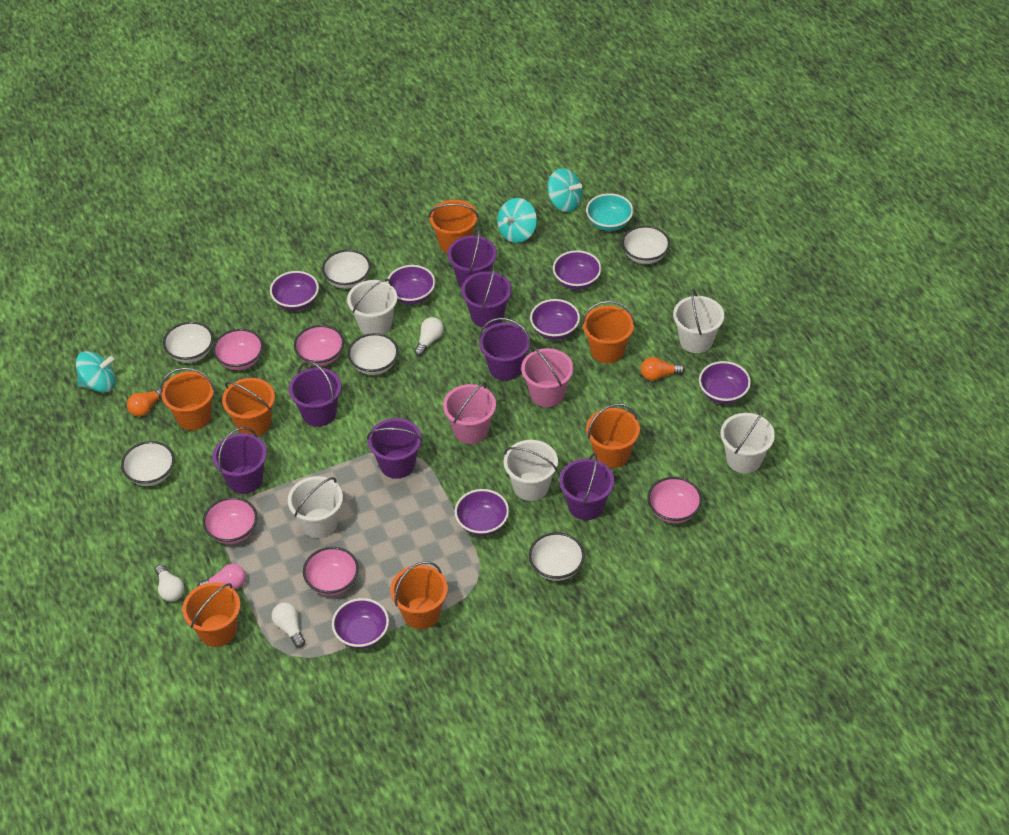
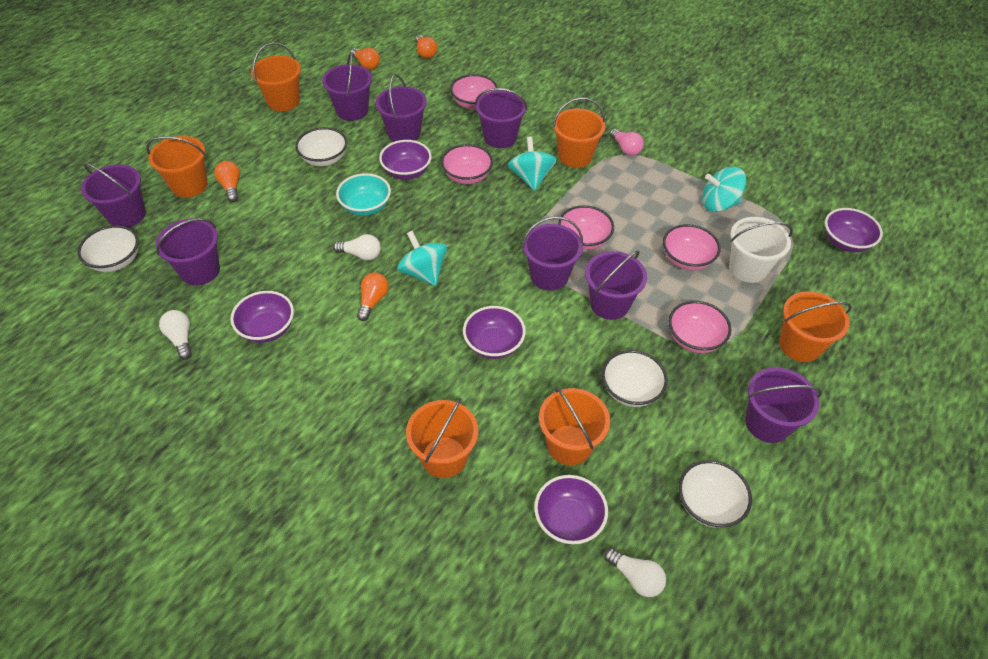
orange bucket: [160,367,215,430] [182,582,240,647] [222,378,275,436] [390,561,448,629] [428,200,479,253] [582,301,635,363] [586,403,640,468] = 7 -> [146,136,208,198] [251,42,301,111] [406,398,478,478] [539,386,610,465] [553,97,605,168] [779,291,852,362] = 6
orange light bulb: [127,387,162,417] [641,357,685,381] = 2 -> [214,161,240,202] [351,48,380,70] [357,273,388,321] [415,35,437,59] = 4
pink bucket: [443,382,496,444] [521,346,573,407] = 2 -> none = 0
purple bowl: [270,271,319,311] [332,598,389,649] [387,265,435,304] [455,489,509,536] [530,299,580,340] [553,250,602,290] [699,361,751,404] = 7 -> [231,291,294,343] [379,140,432,180] [463,306,526,359] [534,475,608,544] [825,208,883,252] = 5
purple bucket: [212,427,267,494] [289,361,341,427] [367,418,423,479] [448,228,497,288] [461,265,511,328] [479,318,531,381] [559,453,614,520] = 7 -> [81,163,146,227] [155,218,220,285] [322,52,372,121] [376,74,427,142] [475,88,527,148] [522,216,583,291] [585,250,647,320] [745,367,822,443] = 8
white bowl: [121,441,175,486] [163,322,213,363] [322,250,371,289] [348,333,398,375] [529,532,585,581] [622,226,670,264] = 6 -> [78,225,139,272] [295,127,347,166] [602,350,668,407] [678,460,752,528] = 4
white bucket: [288,476,343,538] [347,279,397,334] [504,440,558,501] [673,289,724,353] [721,411,775,473] = 5 -> [729,217,793,283] = 1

__________________________________________________

- PROMPT
Begin with the line containing "purple bucket: [212,427,267,494]" and retype it and each line after it through the end of the records, keeping them exact and including nothing more.

- EXERCISE RESULT
purple bucket: [212,427,267,494] [289,361,341,427] [367,418,423,479] [448,228,497,288] [461,265,511,328] [479,318,531,381] [559,453,614,520] = 7 -> [81,163,146,227] [155,218,220,285] [322,52,372,121] [376,74,427,142] [475,88,527,148] [522,216,583,291] [585,250,647,320] [745,367,822,443] = 8
white bowl: [121,441,175,486] [163,322,213,363] [322,250,371,289] [348,333,398,375] [529,532,585,581] [622,226,670,264] = 6 -> [78,225,139,272] [295,127,347,166] [602,350,668,407] [678,460,752,528] = 4
white bucket: [288,476,343,538] [347,279,397,334] [504,440,558,501] [673,289,724,353] [721,411,775,473] = 5 -> [729,217,793,283] = 1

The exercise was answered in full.